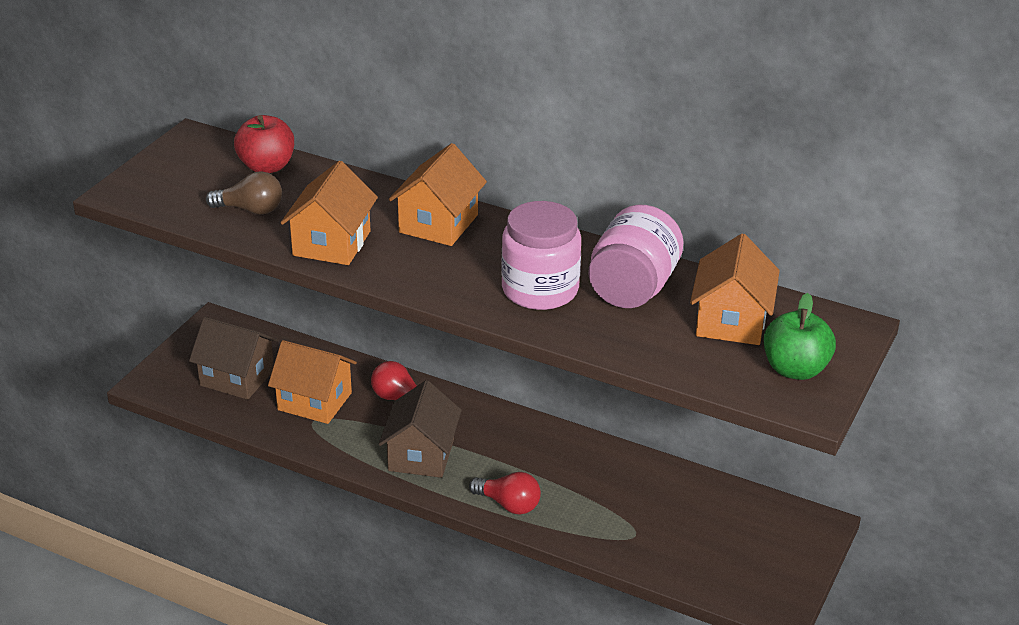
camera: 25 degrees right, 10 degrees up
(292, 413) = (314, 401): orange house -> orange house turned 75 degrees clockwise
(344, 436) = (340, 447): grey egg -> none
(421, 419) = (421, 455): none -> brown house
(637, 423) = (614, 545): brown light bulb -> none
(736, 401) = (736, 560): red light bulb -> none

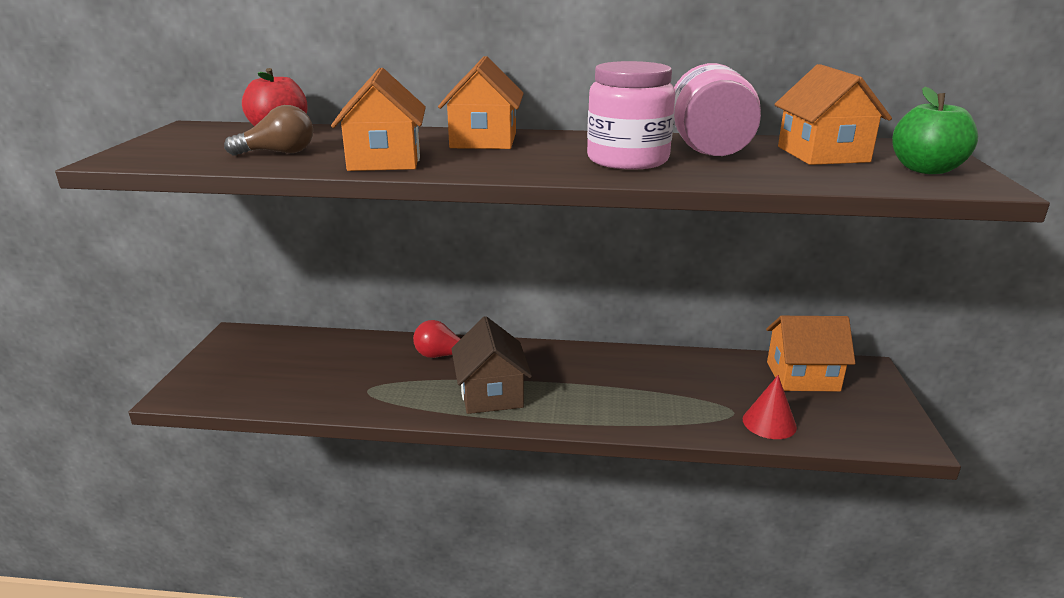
camera: 20 degrees left, 10 degrees down
(237, 378) = (272, 371): brown house -> none
(314, 401) = (361, 374): orange house -> orange house (802, 376)
(508, 504) = (602, 415): red light bulb -> none
(659, 555) = (769, 423): none -> red cone

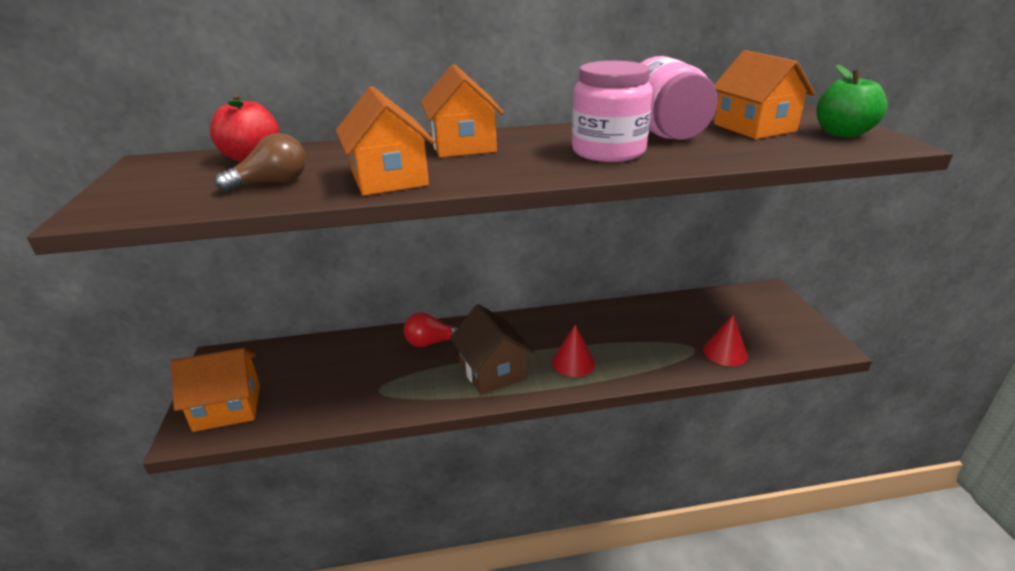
camera: 15 degrees left, 5 degrees up
(583, 401) = (573, 362): none -> red cone
(802, 376) = (728, 307): orange house -> orange house (227, 407)

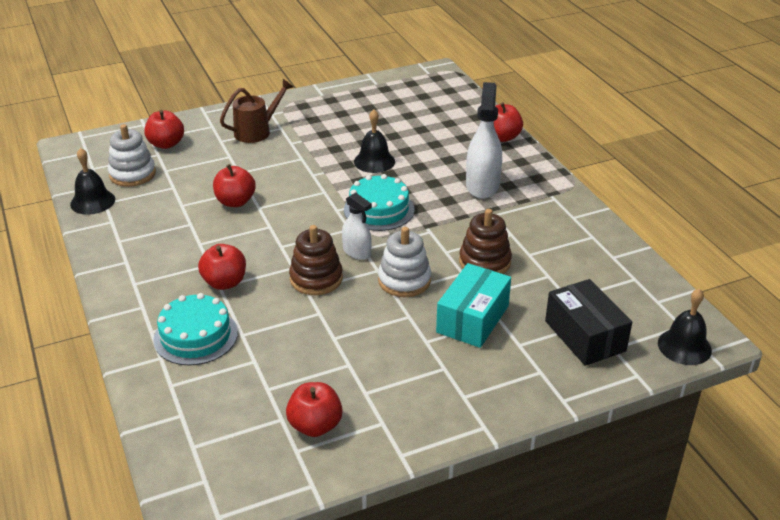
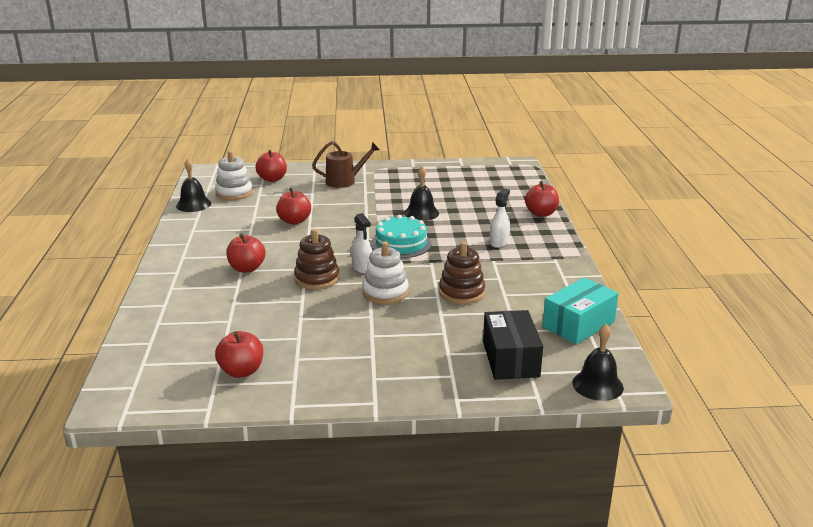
camera: 20 degrees right, 10 degrees down
(195, 336) = (199, 297): turquoise cake -> none
(472, 319) = (422, 328): turquoise box -> turquoise box (578, 324)
(482, 185) = (499, 242): white spray bottle -> white spray bottle, size x0.59

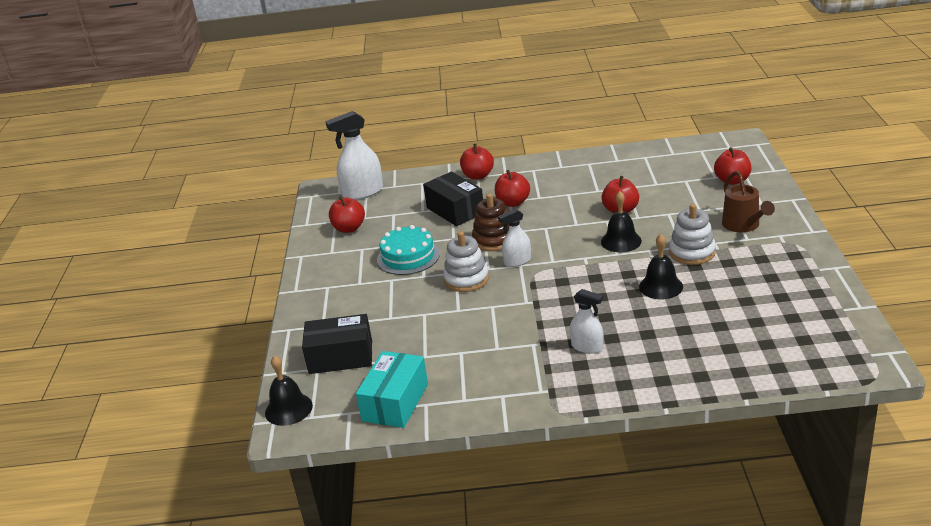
camera: 95 degrees right, 5 degrees up
(149, 366) = (362, 192): none -> white spray bottle
(193, 204) = (648, 152): black bell -> black bell (621, 241)
(234, 193) = (684, 166): white stacking toy -> white stacking toy (692, 252)
(242, 300) = (455, 210): none -> black box
(401, 244) = (574, 279): turquoise cake -> turquoise cake (408, 257)
(461, 292) = (465, 324): brown stacking toy -> none
(541, 213) = (683, 382): red apple -> red apple (478, 176)
(578, 324) = (395, 402): turquoise box -> turquoise box turned 60 degrees clockwise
·····
» **Prompt**
Locate "(736, 401) = (736, 560): red" in the entries above. Copy, exactly and only, the lines from that line to the end, leaving out the pictures.

» **Solved exercise**
(736, 401) = (736, 560): red light bulb -> none

camera: 20 degrees left, 10 degrees down
(237, 378) = (272, 371): brown house -> none
(314, 401) = (361, 374): orange house -> orange house (802, 376)
(508, 504) = (602, 415): red light bulb -> none
(659, 555) = (769, 423): none -> red cone

camera: 15 degrees left, 5 degrees up
(583, 401) = (573, 362): none -> red cone
(802, 376) = (728, 307): orange house -> orange house (227, 407)

camera: 20 degrees right, 10 degrees down
(195, 336) = (199, 297): turquoise cake -> none
(472, 319) = (422, 328): turquoise box -> turquoise box (578, 324)
(482, 185) = (499, 242): white spray bottle -> white spray bottle, size x0.59

camera: 95 degrees right, 5 degrees up
(149, 366) = (362, 192): none -> white spray bottle
(193, 204) = (648, 152): black bell -> black bell (621, 241)
(234, 193) = (684, 166): white stacking toy -> white stacking toy (692, 252)
(242, 300) = (455, 210): none -> black box
(401, 244) = (574, 279): turquoise cake -> turquoise cake (408, 257)
(461, 292) = (465, 324): brown stacking toy -> none
(541, 213) = (683, 382): red apple -> red apple (478, 176)
(578, 324) = (395, 402): turquoise box -> turquoise box turned 60 degrees clockwise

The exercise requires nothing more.